[Action item] Working through the data below, reproduce word for word the line with "camera: 20 degrees left, 5 degrees down" and every line after it, both ends included, and omit the pictures.

(Entries taken from a collection)
□ □ □
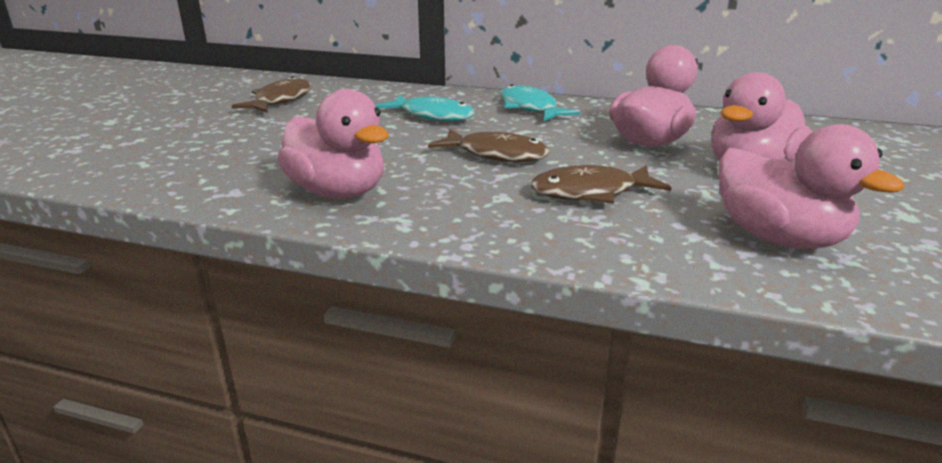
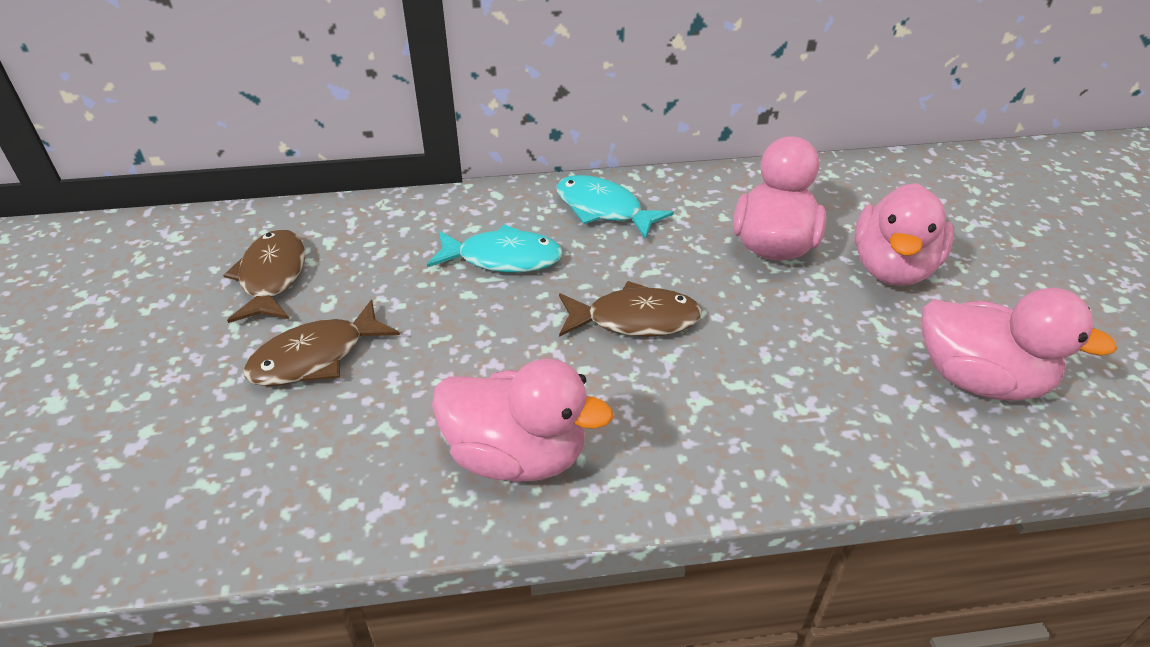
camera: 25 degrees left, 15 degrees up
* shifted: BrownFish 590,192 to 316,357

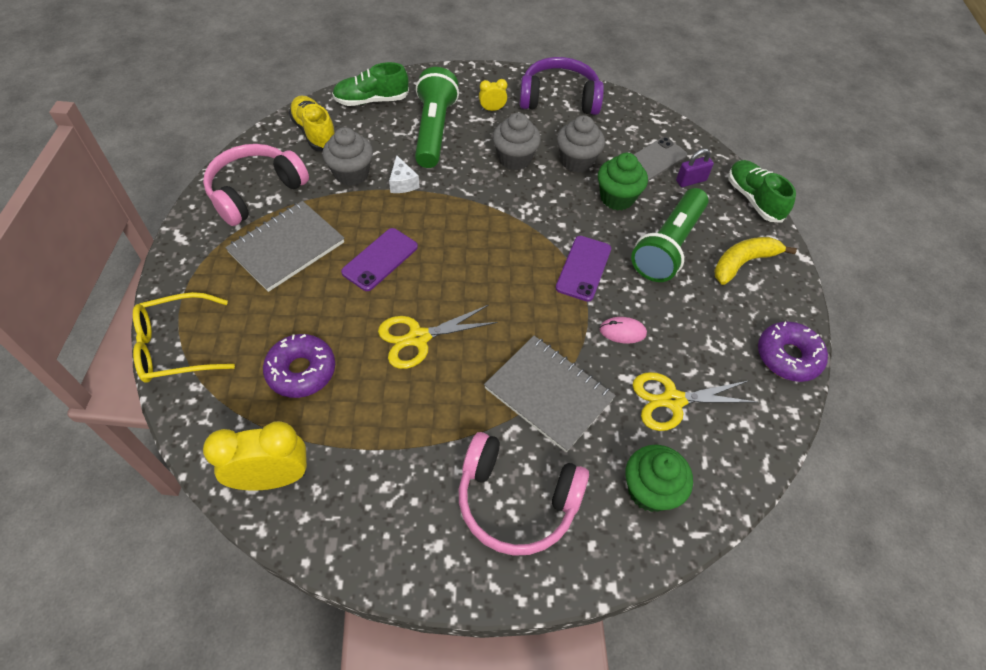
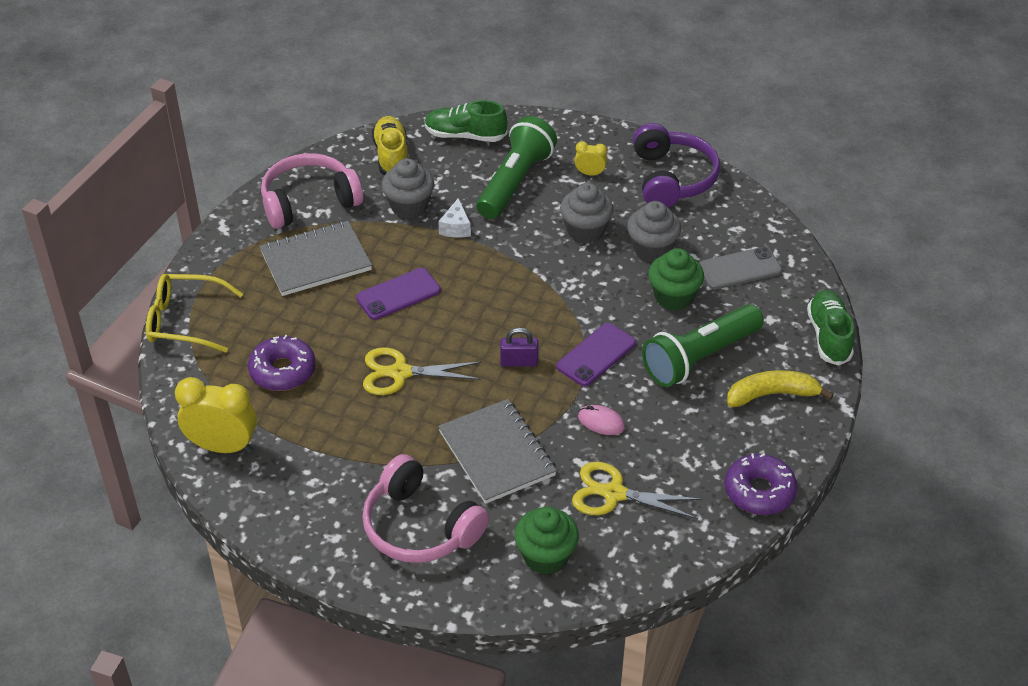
camera: 25 degrees right, 10 degrees down
* shifted: PurplePadlock 691,181 to 519,362
* rotated: PurpleHeadphones 559,98 = 672,178 60 degrees clockwise

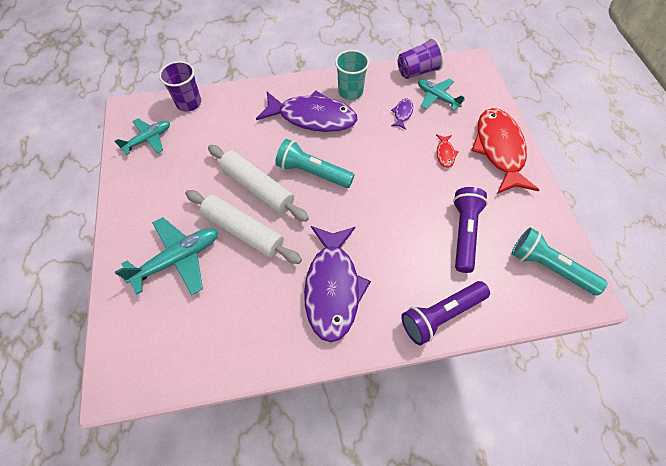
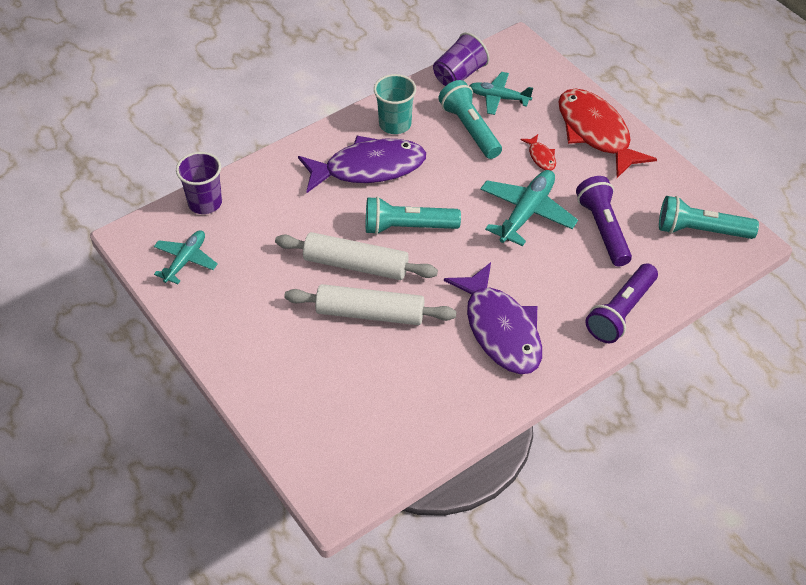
camera: 25 degrees left, 10 degrees down
* shifted: TurquoisePlane 178,259 to 527,213
* swapped: PurpleFish 402,114 to TurquoiseFlashlight 470,129

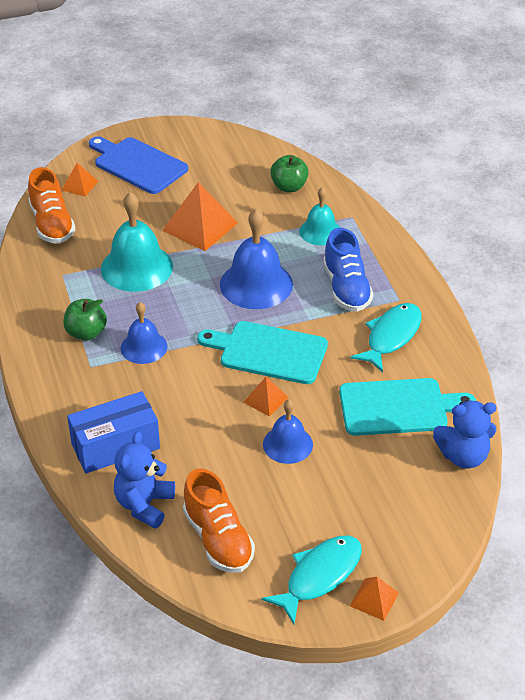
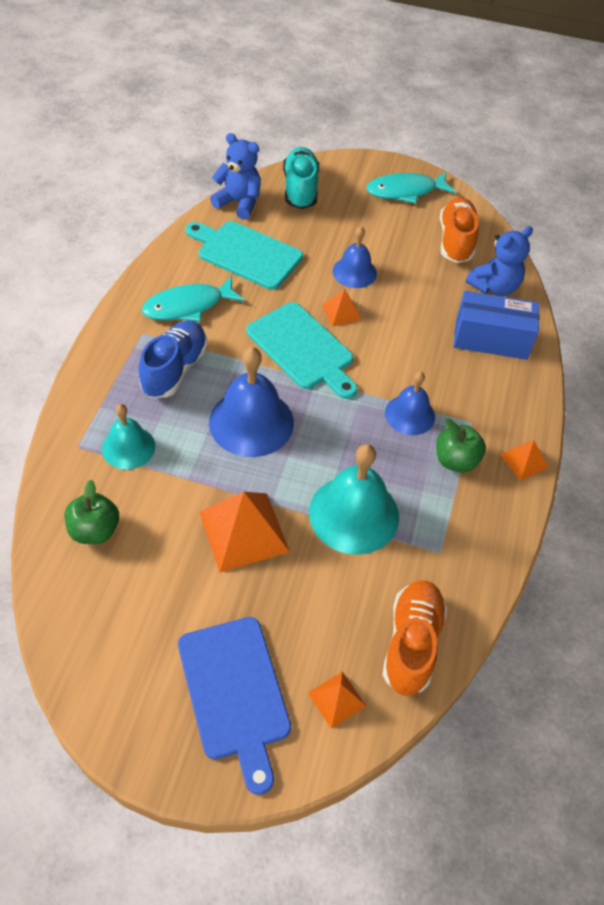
camera: 150 degrees left, 10 degrees up
* new: TurquoiseShoe 300,189
* shifted: OrangePyramid 374,599 to 524,461

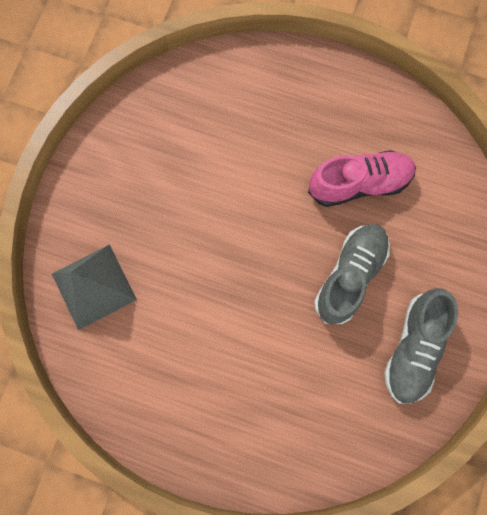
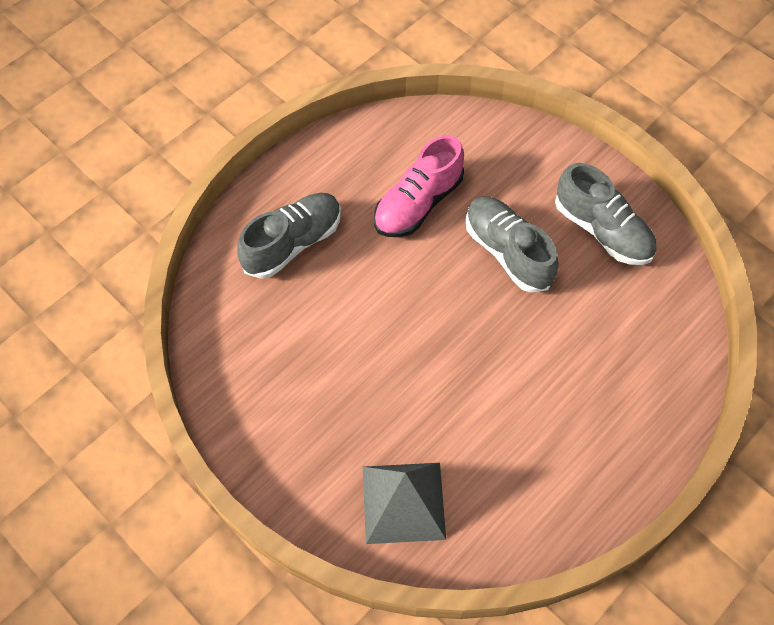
camera: 65 degrees left, 15 degrees down
* new: GreyShoe 293,243
* rotated: PinkShoe 359,183 = 418,203 150 degrees counterclockwise

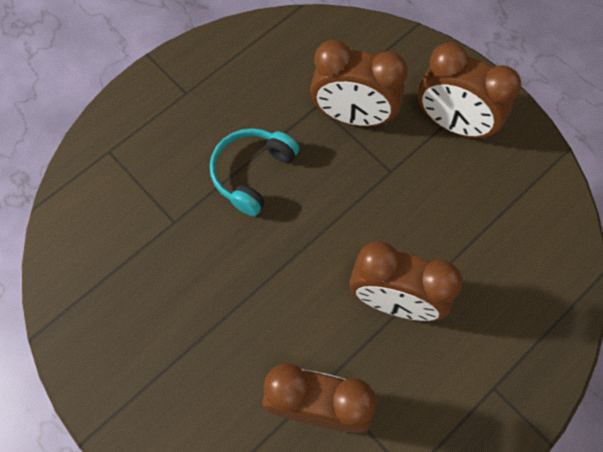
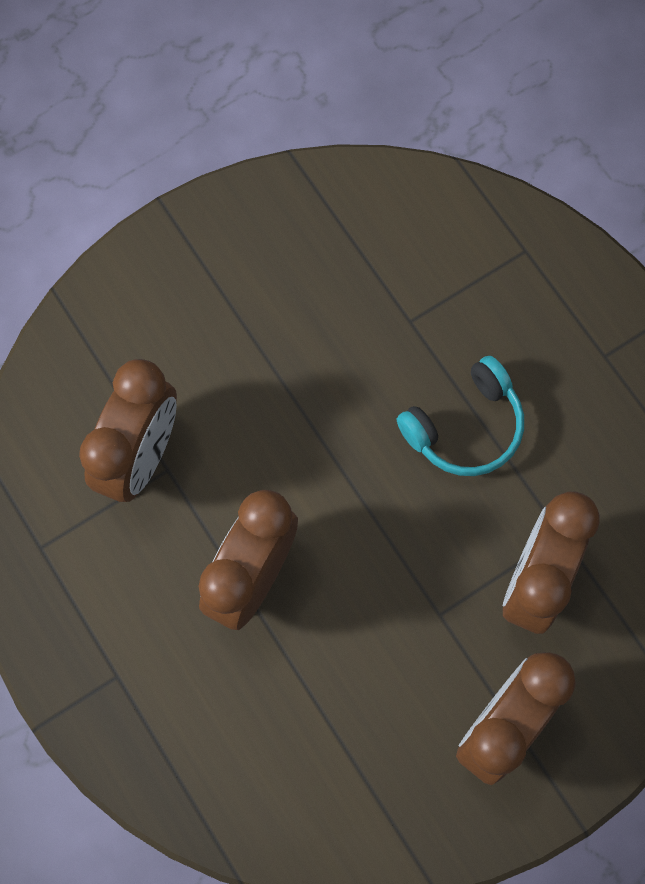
camera: 100 degrees right, 5 degrees up
* rotated: TurquoiseHeadphones 252,173 = 465,427 105 degrees clockwise

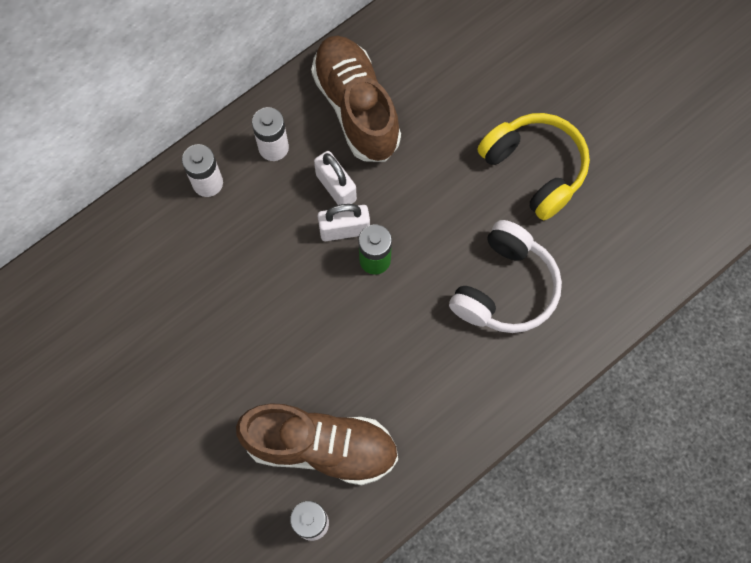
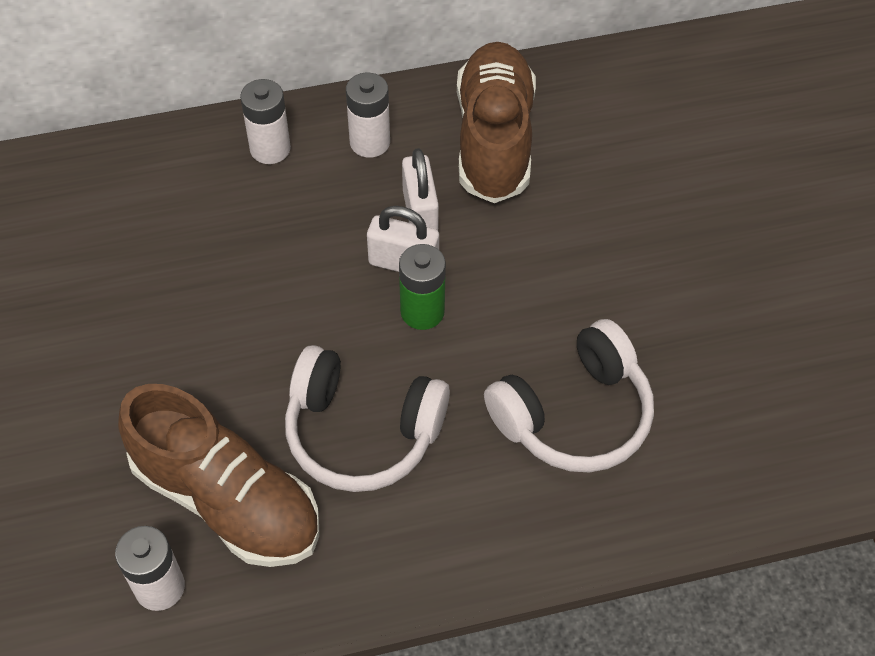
camera: 25 degrees right, 15 degrees down
* gone: YellowHeadphones 534,169
* new: WhiteHeadphones 362,431

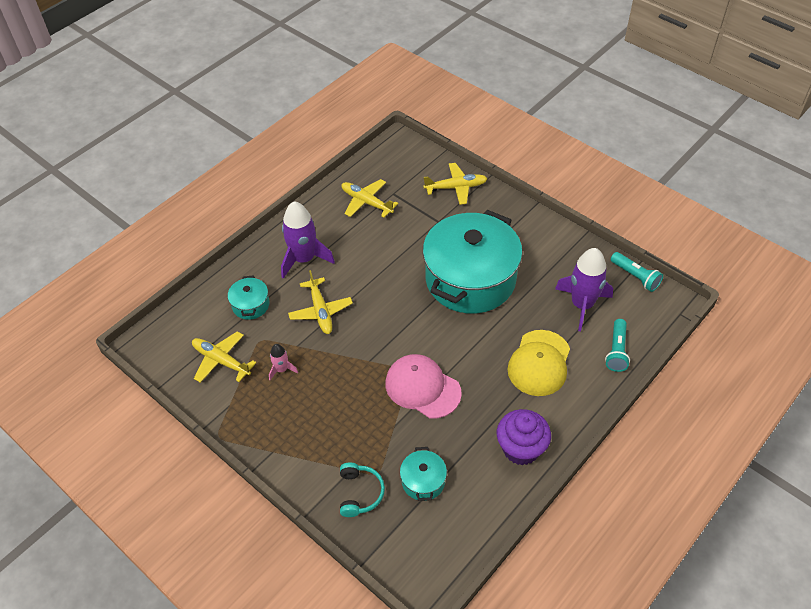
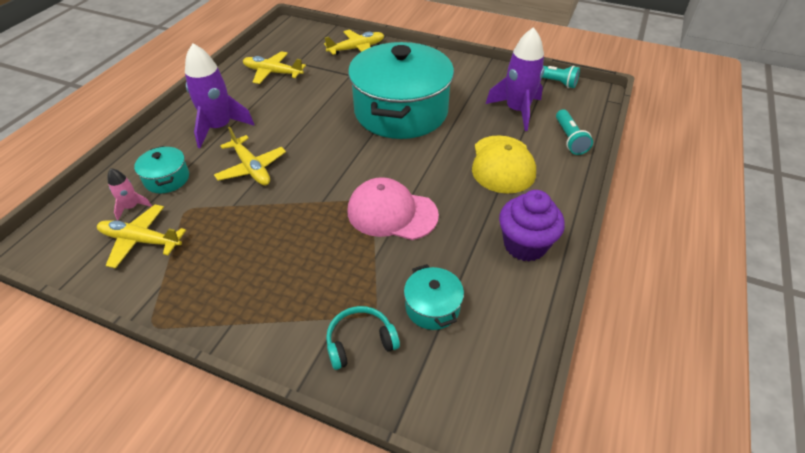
camera: 20 degrees left, 5 degrees down
* shifted: PinkRocket 282,369 to 132,207
* rotated: TurquoiseHeadphones 360,493 = 360,342 90 degrees counterclockwise

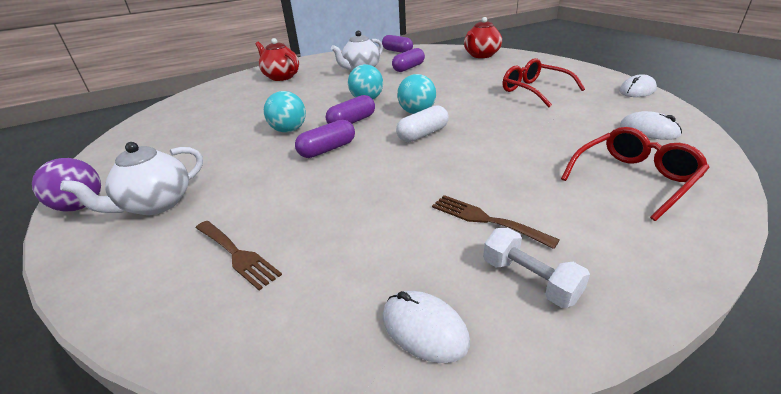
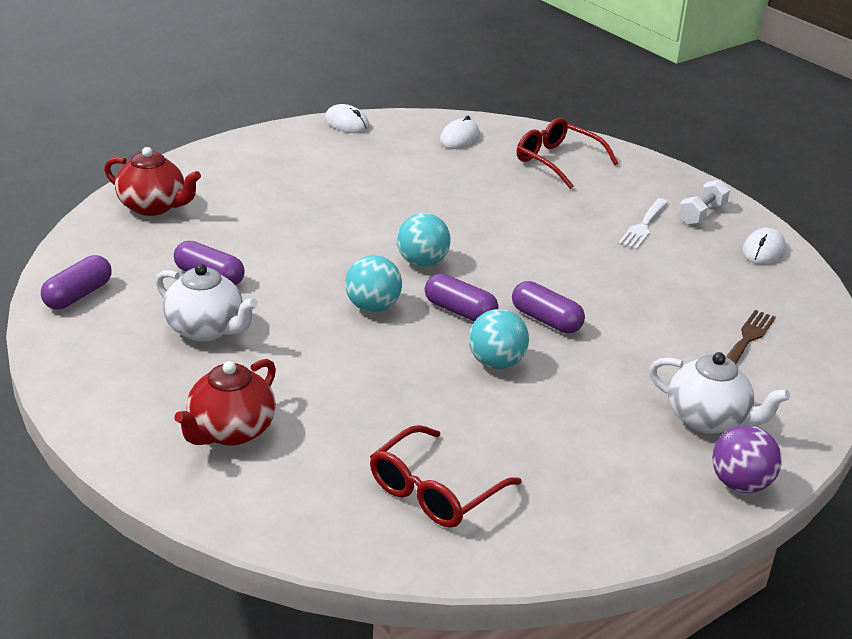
camera: 105 degrees left, 0 degrees up
* gone: WhiteCapsule 423,134
* shifted: RedGlasses 534,90 to 434,491
* repainted: BrownFork 485,219 to WhiteFork 643,226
□ □ □
[Answer to this problem]
camera: 20 degrees left, 5 degrees down
* shifted: PinkRocket 282,369 to 132,207
* rotated: TurquoiseHeadphones 360,493 = 360,342 90 degrees counterclockwise

camera: 105 degrees left, 0 degrees up
* gone: WhiteCapsule 423,134
* shifted: RedGlasses 534,90 to 434,491
* repainted: BrownFork 485,219 to WhiteFork 643,226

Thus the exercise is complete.